━━ Data records ━━
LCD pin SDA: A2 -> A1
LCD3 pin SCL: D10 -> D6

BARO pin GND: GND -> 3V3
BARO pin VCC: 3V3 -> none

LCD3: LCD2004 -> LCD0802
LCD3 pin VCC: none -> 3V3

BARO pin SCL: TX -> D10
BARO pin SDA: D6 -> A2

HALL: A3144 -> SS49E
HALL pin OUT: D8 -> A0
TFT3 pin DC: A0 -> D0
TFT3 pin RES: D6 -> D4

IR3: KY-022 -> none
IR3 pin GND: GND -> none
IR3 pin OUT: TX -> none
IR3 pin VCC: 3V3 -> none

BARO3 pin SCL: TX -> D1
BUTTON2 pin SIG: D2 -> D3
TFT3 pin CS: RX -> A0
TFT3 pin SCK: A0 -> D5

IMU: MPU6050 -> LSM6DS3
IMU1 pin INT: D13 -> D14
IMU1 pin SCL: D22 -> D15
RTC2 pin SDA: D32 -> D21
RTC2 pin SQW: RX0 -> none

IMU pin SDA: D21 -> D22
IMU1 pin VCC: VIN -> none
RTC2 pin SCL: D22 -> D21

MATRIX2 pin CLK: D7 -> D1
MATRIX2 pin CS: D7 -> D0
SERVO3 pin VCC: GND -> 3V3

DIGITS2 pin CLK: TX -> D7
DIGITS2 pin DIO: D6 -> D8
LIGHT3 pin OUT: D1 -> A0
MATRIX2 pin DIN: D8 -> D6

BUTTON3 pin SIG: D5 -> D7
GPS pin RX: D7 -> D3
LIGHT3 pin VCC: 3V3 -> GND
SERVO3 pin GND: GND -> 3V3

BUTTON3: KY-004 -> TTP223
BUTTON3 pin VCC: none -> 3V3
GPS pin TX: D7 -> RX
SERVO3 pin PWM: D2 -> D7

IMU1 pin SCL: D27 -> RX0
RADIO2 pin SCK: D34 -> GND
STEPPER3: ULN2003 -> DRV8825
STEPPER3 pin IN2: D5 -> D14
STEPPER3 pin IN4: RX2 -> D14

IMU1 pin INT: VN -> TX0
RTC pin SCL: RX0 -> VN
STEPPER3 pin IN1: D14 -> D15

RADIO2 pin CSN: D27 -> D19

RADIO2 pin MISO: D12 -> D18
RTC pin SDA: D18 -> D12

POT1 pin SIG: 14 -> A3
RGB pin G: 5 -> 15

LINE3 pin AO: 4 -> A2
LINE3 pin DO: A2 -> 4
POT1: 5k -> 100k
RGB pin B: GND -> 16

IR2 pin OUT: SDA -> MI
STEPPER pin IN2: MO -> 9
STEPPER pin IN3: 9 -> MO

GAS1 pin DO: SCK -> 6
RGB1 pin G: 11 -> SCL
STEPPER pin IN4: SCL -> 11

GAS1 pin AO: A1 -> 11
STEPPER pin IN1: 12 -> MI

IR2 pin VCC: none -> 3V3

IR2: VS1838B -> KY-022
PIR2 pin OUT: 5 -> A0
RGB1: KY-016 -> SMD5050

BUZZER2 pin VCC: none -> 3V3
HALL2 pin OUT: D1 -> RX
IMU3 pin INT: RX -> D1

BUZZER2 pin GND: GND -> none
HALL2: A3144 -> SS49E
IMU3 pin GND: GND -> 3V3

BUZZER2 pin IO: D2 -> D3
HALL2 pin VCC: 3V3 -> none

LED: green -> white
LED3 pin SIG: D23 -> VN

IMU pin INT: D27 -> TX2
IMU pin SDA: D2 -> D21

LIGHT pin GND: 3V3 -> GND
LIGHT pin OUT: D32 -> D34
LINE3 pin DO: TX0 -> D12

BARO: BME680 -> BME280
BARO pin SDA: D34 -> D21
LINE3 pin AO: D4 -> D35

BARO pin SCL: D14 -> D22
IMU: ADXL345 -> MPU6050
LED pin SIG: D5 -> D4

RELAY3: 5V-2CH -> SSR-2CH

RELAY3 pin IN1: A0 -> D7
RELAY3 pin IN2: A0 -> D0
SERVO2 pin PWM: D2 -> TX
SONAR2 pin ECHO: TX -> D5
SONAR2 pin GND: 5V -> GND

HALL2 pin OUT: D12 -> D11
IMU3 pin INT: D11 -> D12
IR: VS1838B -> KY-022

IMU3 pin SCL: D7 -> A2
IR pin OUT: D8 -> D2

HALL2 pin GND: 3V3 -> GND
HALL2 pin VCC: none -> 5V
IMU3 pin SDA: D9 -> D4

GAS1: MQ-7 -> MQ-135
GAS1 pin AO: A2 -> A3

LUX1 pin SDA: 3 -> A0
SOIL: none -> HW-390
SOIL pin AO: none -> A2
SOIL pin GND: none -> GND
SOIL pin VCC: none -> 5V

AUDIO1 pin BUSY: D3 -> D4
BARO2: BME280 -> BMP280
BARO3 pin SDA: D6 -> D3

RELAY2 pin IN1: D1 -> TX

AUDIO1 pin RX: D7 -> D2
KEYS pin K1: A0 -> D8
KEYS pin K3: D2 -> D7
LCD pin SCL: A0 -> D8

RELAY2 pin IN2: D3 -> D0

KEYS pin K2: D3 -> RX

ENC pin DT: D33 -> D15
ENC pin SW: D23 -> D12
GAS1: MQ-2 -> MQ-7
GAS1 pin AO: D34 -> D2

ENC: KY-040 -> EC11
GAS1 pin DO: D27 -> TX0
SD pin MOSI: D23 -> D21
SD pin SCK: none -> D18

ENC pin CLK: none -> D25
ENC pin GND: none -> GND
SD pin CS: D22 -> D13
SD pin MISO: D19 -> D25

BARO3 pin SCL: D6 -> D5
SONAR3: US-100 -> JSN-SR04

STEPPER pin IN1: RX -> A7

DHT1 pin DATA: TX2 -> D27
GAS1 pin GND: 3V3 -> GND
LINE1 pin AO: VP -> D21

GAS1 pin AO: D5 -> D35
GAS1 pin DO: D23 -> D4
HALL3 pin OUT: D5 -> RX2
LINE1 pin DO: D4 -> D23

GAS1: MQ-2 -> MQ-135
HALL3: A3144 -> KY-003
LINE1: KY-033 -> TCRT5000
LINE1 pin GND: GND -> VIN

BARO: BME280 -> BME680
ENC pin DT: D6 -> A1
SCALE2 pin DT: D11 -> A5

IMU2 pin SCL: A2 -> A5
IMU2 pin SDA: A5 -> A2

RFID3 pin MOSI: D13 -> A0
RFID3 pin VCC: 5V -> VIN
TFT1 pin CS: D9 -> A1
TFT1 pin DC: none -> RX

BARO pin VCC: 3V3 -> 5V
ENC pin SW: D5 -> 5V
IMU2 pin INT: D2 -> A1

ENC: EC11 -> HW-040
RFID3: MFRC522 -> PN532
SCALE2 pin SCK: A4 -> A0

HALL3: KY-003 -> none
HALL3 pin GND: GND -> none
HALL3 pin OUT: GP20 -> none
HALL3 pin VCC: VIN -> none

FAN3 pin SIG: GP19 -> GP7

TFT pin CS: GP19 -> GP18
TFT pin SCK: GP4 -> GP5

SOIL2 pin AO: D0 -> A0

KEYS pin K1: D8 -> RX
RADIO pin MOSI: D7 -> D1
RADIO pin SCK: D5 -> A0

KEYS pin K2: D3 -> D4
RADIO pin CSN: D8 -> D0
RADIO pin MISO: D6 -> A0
━━━
Task goal
In the listing above, find the line holding "IR pin OUT: D8 -> D2" and the line holding "RFID3: MFRC522 -> PN532", then output those two lines and every line between them exactly.

Answer to this task
IR pin OUT: D8 -> D2

HALL2 pin GND: 3V3 -> GND
HALL2 pin VCC: none -> 5V
IMU3 pin SDA: D9 -> D4

GAS1: MQ-7 -> MQ-135
GAS1 pin AO: A2 -> A3

LUX1 pin SDA: 3 -> A0
SOIL: none -> HW-390
SOIL pin AO: none -> A2
SOIL pin GND: none -> GND
SOIL pin VCC: none -> 5V

AUDIO1 pin BUSY: D3 -> D4
BARO2: BME280 -> BMP280
BARO3 pin SDA: D6 -> D3

RELAY2 pin IN1: D1 -> TX

AUDIO1 pin RX: D7 -> D2
KEYS pin K1: A0 -> D8
KEYS pin K3: D2 -> D7
LCD pin SCL: A0 -> D8

RELAY2 pin IN2: D3 -> D0

KEYS pin K2: D3 -> RX

ENC pin DT: D33 -> D15
ENC pin SW: D23 -> D12
GAS1: MQ-2 -> MQ-7
GAS1 pin AO: D34 -> D2

ENC: KY-040 -> EC11
GAS1 pin DO: D27 -> TX0
SD pin MOSI: D23 -> D21
SD pin SCK: none -> D18

ENC pin CLK: none -> D25
ENC pin GND: none -> GND
SD pin CS: D22 -> D13
SD pin MISO: D19 -> D25

BARO3 pin SCL: D6 -> D5
SONAR3: US-100 -> JSN-SR04

STEPPER pin IN1: RX -> A7

DHT1 pin DATA: TX2 -> D27
GAS1 pin GND: 3V3 -> GND
LINE1 pin AO: VP -> D21

GAS1 pin AO: D5 -> D35
GAS1 pin DO: D23 -> D4
HALL3 pin OUT: D5 -> RX2
LINE1 pin DO: D4 -> D23

GAS1: MQ-2 -> MQ-135
HALL3: A3144 -> KY-003
LINE1: KY-033 -> TCRT5000
LINE1 pin GND: GND -> VIN

BARO: BME280 -> BME680
ENC pin DT: D6 -> A1
SCALE2 pin DT: D11 -> A5

IMU2 pin SCL: A2 -> A5
IMU2 pin SDA: A5 -> A2

RFID3 pin MOSI: D13 -> A0
RFID3 pin VCC: 5V -> VIN
TFT1 pin CS: D9 -> A1
TFT1 pin DC: none -> RX

BARO pin VCC: 3V3 -> 5V
ENC pin SW: D5 -> 5V
IMU2 pin INT: D2 -> A1

ENC: EC11 -> HW-040
RFID3: MFRC522 -> PN532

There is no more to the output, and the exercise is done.